**Material provided**

============================================================

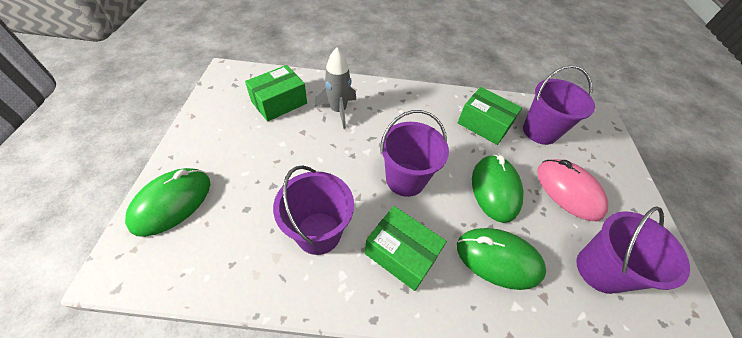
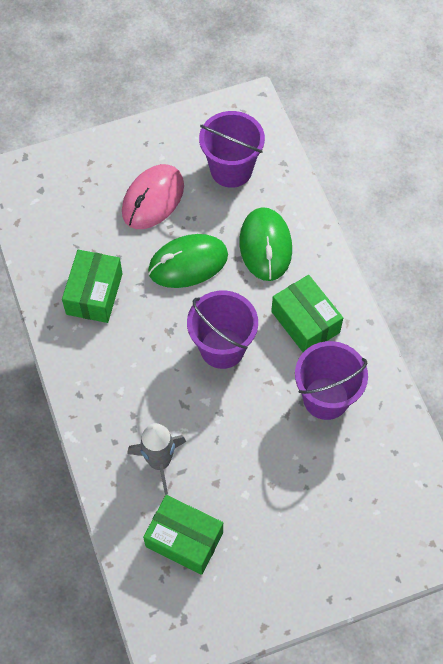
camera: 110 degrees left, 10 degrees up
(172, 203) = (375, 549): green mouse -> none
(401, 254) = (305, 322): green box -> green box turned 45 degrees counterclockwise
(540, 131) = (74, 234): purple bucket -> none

============================================================

**What is being asked**
Start at the line containing "(172, 203) = (375, 549): green mouse -> none" and return each line up to and including the last line of the material.

**Answer for this exercise**
(172, 203) = (375, 549): green mouse -> none
(401, 254) = (305, 322): green box -> green box turned 45 degrees counterclockwise
(540, 131) = (74, 234): purple bucket -> none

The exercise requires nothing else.